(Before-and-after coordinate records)

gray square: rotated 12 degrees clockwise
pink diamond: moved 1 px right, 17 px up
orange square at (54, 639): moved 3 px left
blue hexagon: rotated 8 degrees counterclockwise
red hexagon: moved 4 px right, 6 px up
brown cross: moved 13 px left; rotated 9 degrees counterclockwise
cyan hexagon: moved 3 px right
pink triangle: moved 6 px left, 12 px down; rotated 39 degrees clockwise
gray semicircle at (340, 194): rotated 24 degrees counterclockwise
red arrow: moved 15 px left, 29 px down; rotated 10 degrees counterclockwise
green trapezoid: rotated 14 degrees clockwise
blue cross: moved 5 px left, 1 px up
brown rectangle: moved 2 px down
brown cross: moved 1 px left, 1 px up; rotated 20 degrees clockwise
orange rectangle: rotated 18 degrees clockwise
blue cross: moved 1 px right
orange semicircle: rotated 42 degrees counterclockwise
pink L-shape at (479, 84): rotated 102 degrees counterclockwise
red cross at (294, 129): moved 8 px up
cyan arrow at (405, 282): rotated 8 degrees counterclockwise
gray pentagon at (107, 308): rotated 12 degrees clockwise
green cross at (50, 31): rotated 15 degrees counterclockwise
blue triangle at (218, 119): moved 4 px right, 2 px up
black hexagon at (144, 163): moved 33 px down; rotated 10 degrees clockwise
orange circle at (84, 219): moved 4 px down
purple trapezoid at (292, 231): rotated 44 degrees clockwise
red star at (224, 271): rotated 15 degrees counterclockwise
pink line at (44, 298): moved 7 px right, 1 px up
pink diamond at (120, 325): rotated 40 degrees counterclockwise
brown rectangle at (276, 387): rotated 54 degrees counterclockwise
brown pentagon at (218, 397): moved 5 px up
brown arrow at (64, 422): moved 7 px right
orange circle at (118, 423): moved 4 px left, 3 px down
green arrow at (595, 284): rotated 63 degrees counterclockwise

**WORK REQUEST:** Only lines that include "blue" belong in the answer; return them from the entries above.

**EXPECTED OUTPUT:**
blue hexagon: rotated 8 degrees counterclockwise
blue cross: moved 5 px left, 1 px up
blue cross: moved 1 px right
blue triangle at (218, 119): moved 4 px right, 2 px up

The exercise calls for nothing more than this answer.